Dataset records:

Segment Open

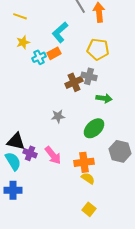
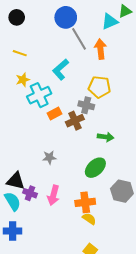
orange rectangle: (54, 53) -> (54, 113), moved
cyan cross: (39, 57) -> (39, 95), size x1.6
gray cross: (89, 76) -> (86, 105), moved
gray star: (58, 116) -> (49, 157), moved
pink arrow: (53, 155) -> (53, 195), turned 54

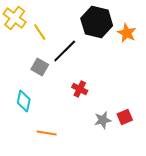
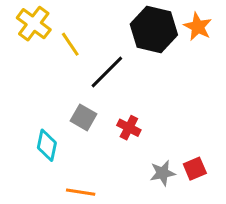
orange star: (127, 33) -> (198, 27), moved
gray square: (40, 67) -> (83, 117), moved

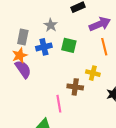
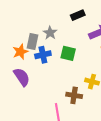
gray rectangle: (23, 37) -> (33, 42), moved
orange star: (20, 55) -> (20, 52), moved

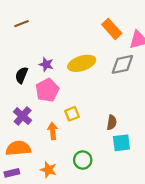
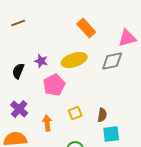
orange rectangle: (112, 29) -> (86, 28), moved
pink pentagon: (47, 90) -> (54, 85), moved
yellow square: (72, 114) -> (75, 113), moved

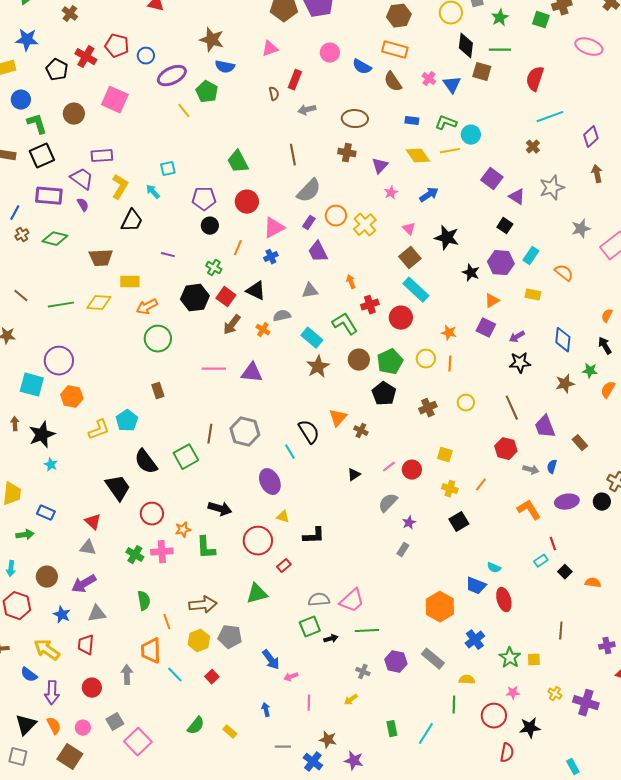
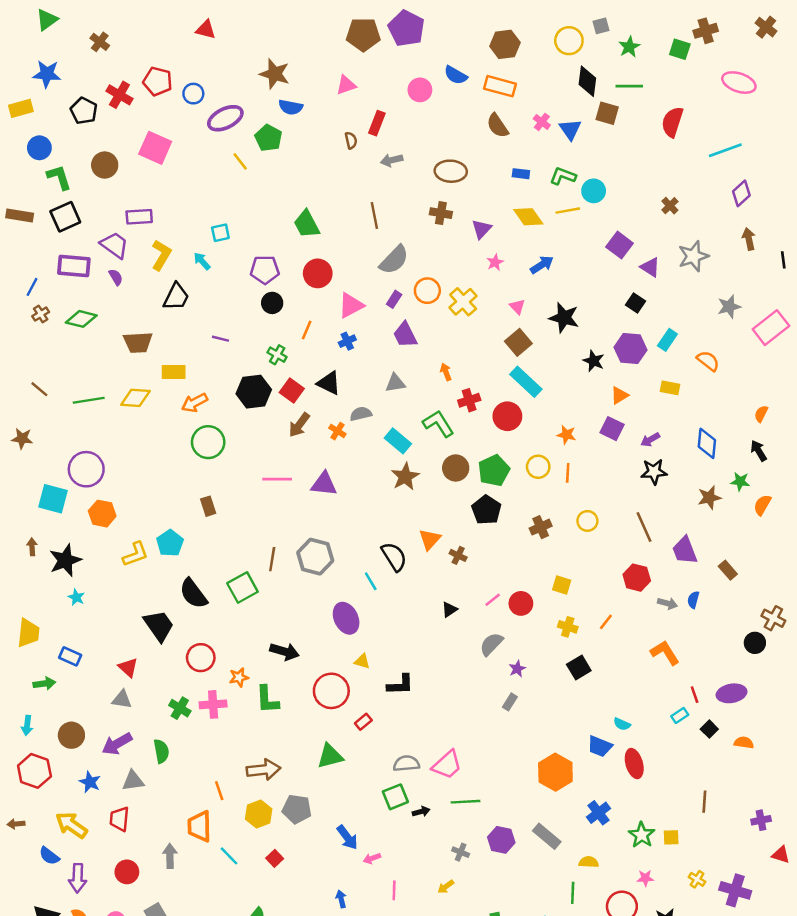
blue semicircle: (362, 67) -> (456, 75), moved
cyan line: (550, 117) -> (725, 150), moved
purple ellipse: (567, 502) -> (732, 693), moved
green semicircle: (144, 601) -> (161, 751), moved

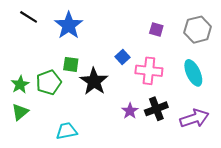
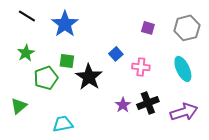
pink cross: (149, 71) -> (141, 67), size x0.7
green star: (20, 85) -> (26, 53), moved

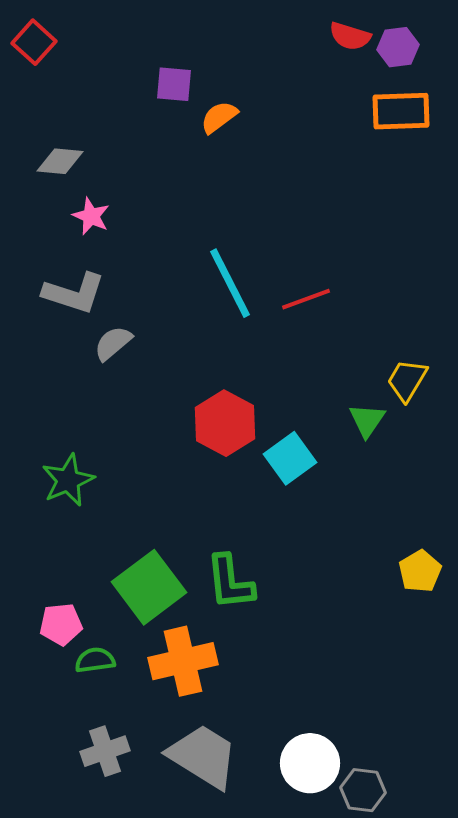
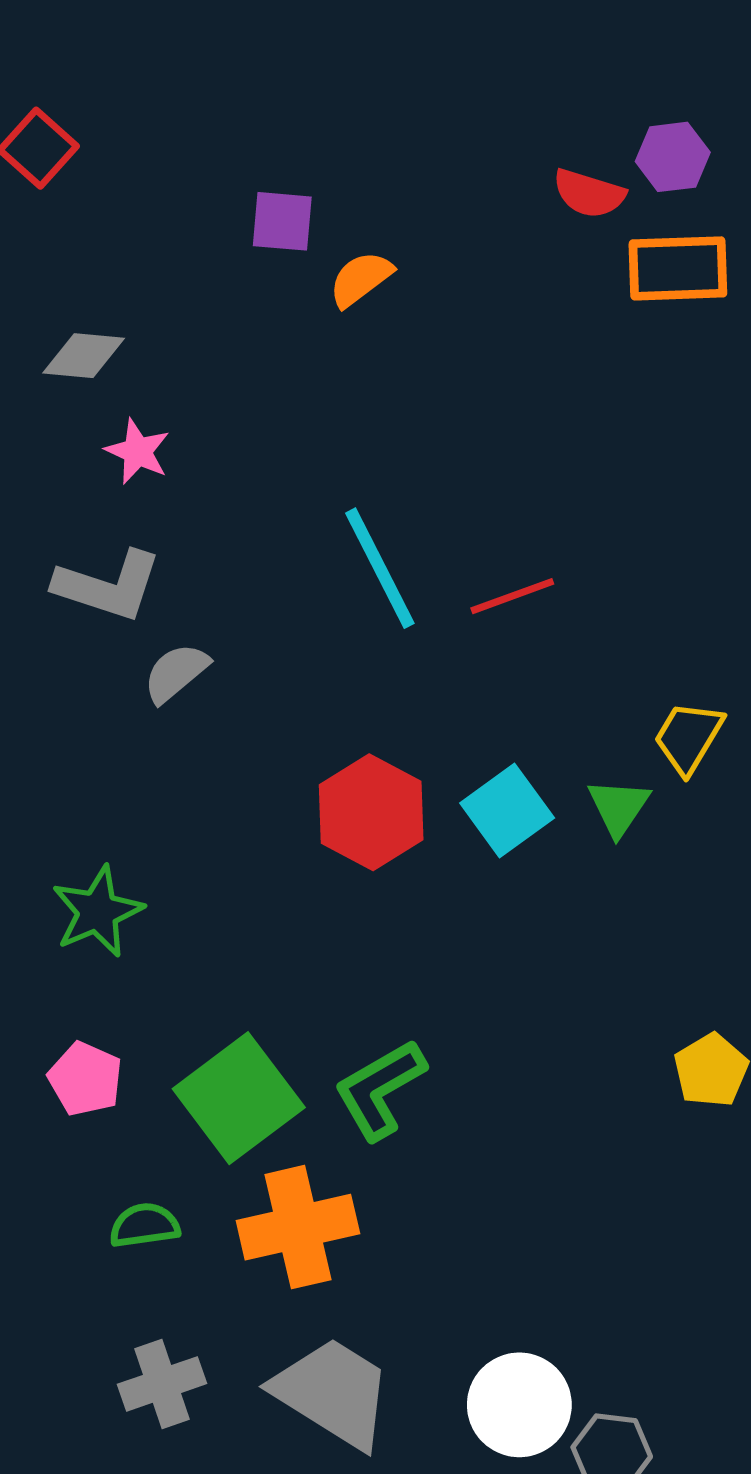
red semicircle: (350, 36) -> (589, 193), moved
cyan square: (290, 458) -> (507, 811), moved
green L-shape: (230, 582) -> (380, 1089), turned 66
pink pentagon: (61, 624) -> (85, 1079), moved, turned 30

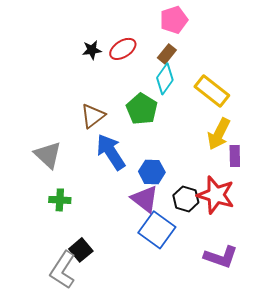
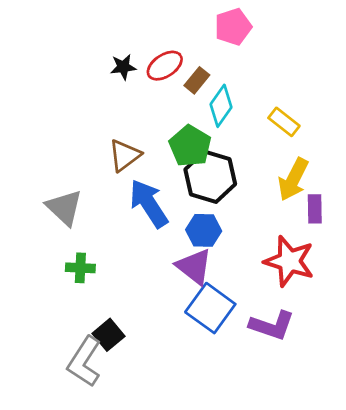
brown rectangle: (167, 54) -> (197, 80), moved
yellow rectangle: (212, 91) -> (284, 122), size x0.7
black hexagon: (186, 199) -> (210, 177), moved, size x1.5
purple L-shape: (221, 257) -> (272, 325), moved

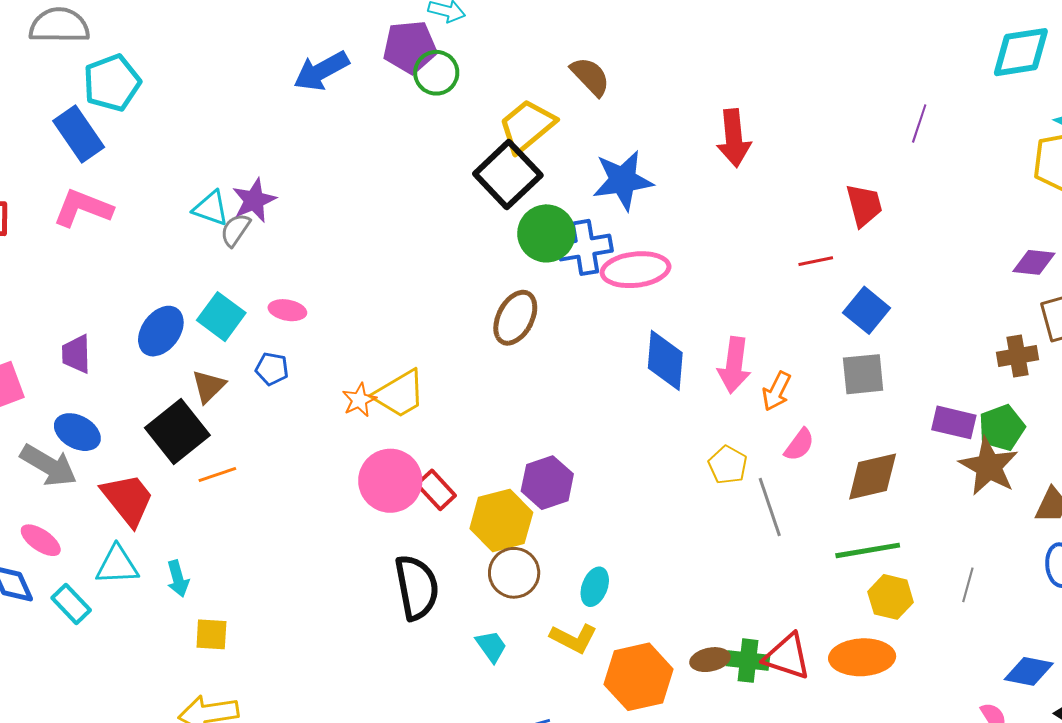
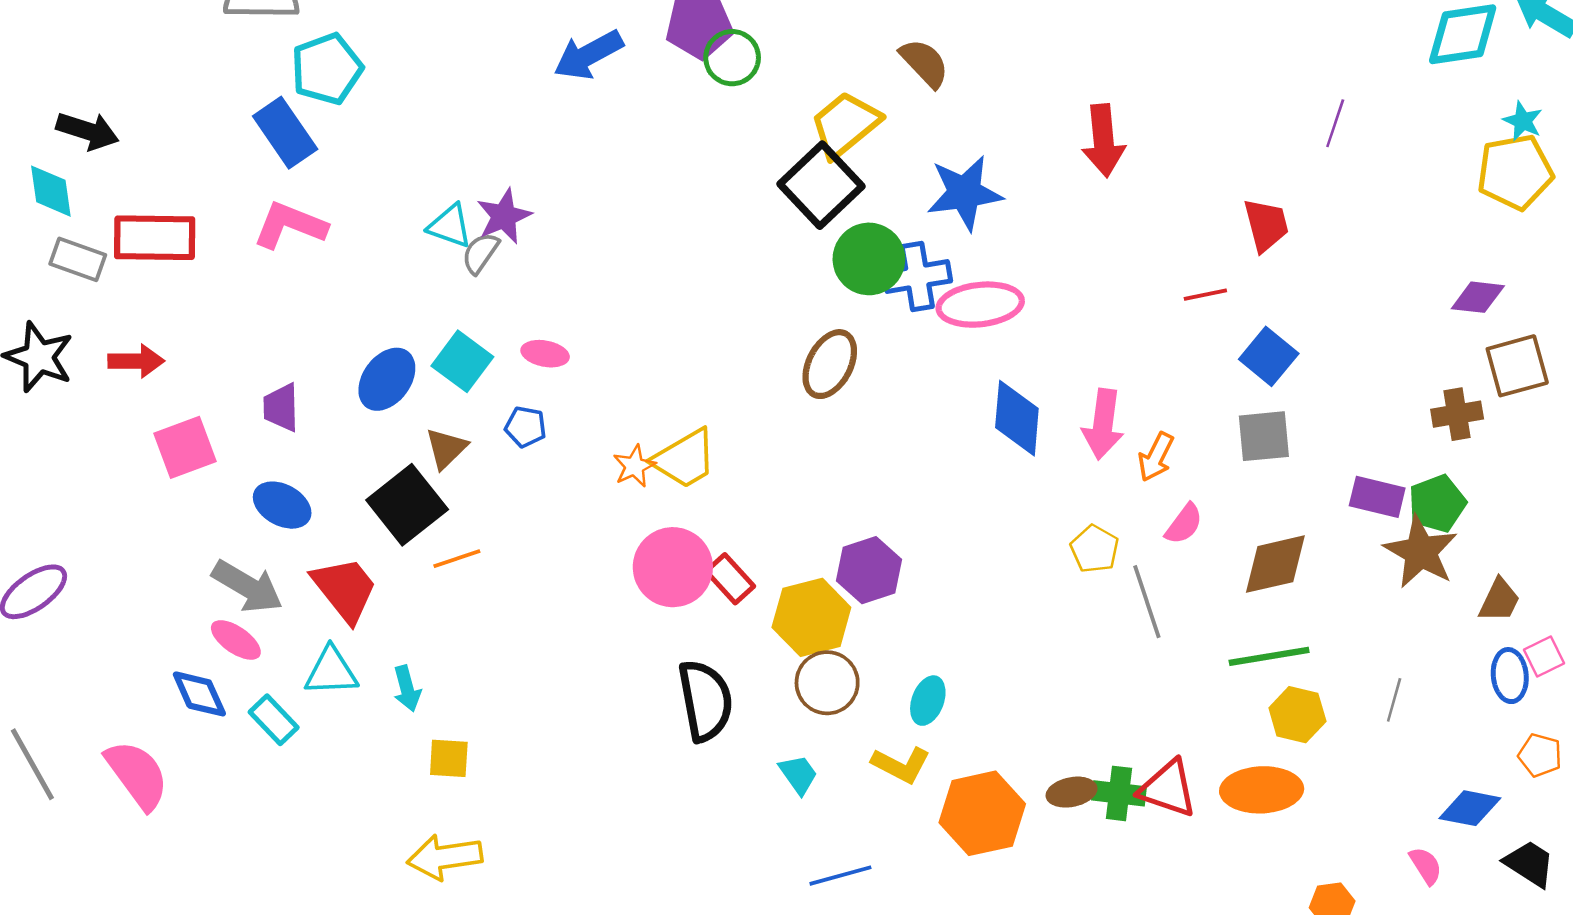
gray arrow: (49, 465) -> (247, 587), moved

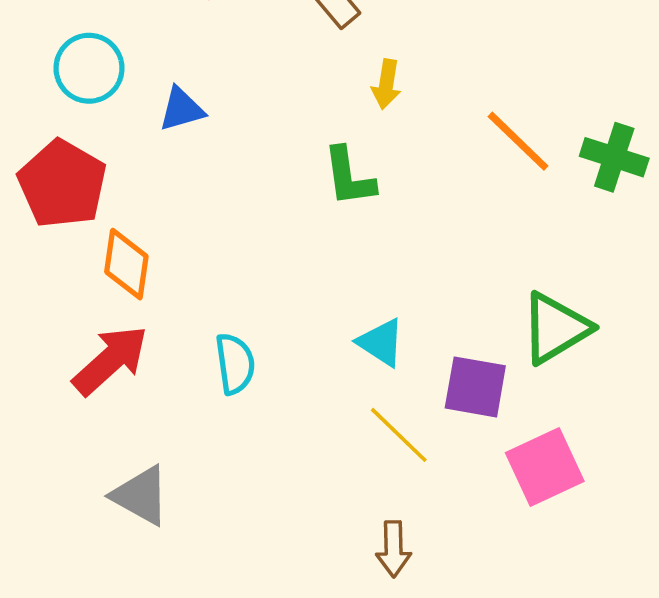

Segment Closed

(WHAT IS REQUIRED): Once the pictures are set aside, transcribe the remaining lines above exactly.

(SOLUTION TO THIS TASK):
orange rectangle: (54, 53) -> (54, 113), moved
cyan cross: (39, 57) -> (39, 95), size x1.6
gray cross: (89, 76) -> (86, 105), moved
gray star: (58, 116) -> (49, 157), moved
pink arrow: (53, 155) -> (53, 195), turned 54

orange star: (127, 33) -> (198, 27), moved
gray square: (40, 67) -> (83, 117), moved

gray rectangle: (23, 37) -> (33, 42), moved
orange star: (20, 55) -> (20, 52), moved

orange rectangle: (112, 29) -> (86, 28), moved
pink pentagon: (47, 90) -> (54, 85), moved
yellow square: (72, 114) -> (75, 113), moved

blue semicircle: (362, 67) -> (456, 75), moved
cyan line: (550, 117) -> (725, 150), moved
purple ellipse: (567, 502) -> (732, 693), moved
green semicircle: (144, 601) -> (161, 751), moved

pink cross: (149, 71) -> (141, 67), size x0.7
green star: (20, 85) -> (26, 53), moved

red semicircle: (350, 36) -> (589, 193), moved
cyan square: (290, 458) -> (507, 811), moved
green L-shape: (230, 582) -> (380, 1089), turned 66
pink pentagon: (61, 624) -> (85, 1079), moved, turned 30

brown rectangle: (167, 54) -> (197, 80), moved
yellow rectangle: (212, 91) -> (284, 122), size x0.7
black hexagon: (186, 199) -> (210, 177), moved, size x1.5
purple L-shape: (221, 257) -> (272, 325), moved

gray arrow: (49, 465) -> (247, 587), moved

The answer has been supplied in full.